WORK ITEM:
If a line in the data below includes the string "white", please return a copy of it.
· · · · · · ·
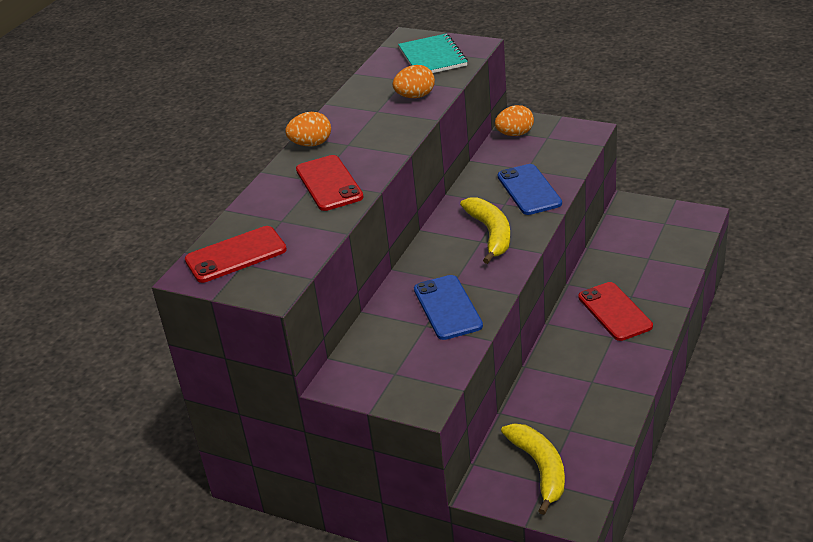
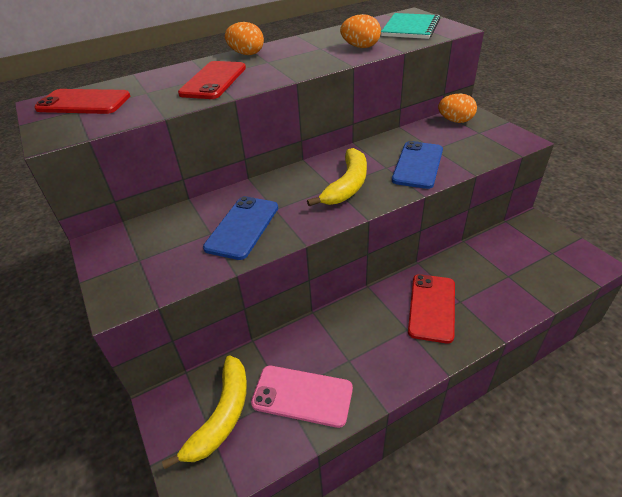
camera: 35 degrees right, 5 degrees up
(584, 422) = (302, 396): none -> pink phone

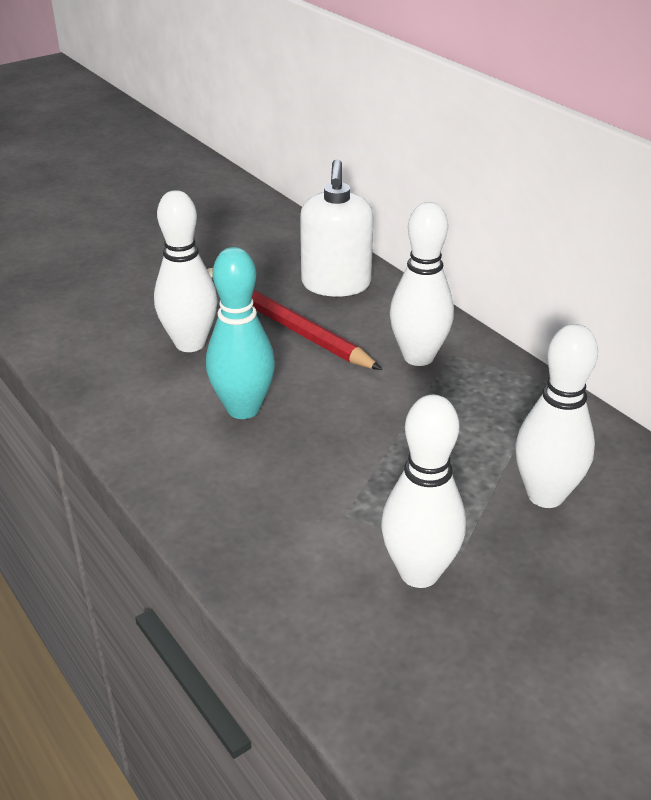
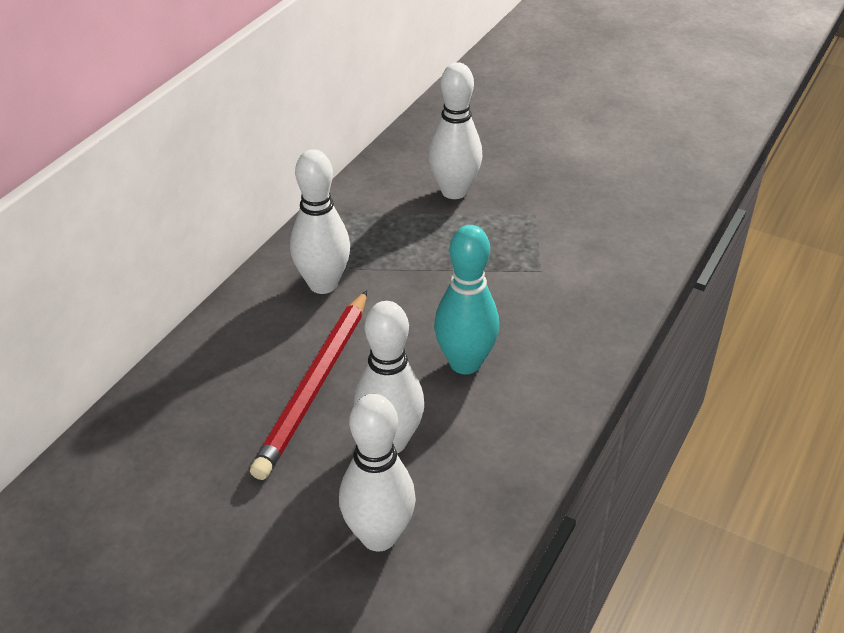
camera: 115 degrees left, 5 degrees up
(336, 284) = (218, 374): white soap dispenser -> none
(419, 573) = (566, 225): white bowling pin -> white bowling pin (379, 536)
· · · · · · ·
THE ANSWER:
(336, 284) = (218, 374): white soap dispenser -> none
(419, 573) = (566, 225): white bowling pin -> white bowling pin (379, 536)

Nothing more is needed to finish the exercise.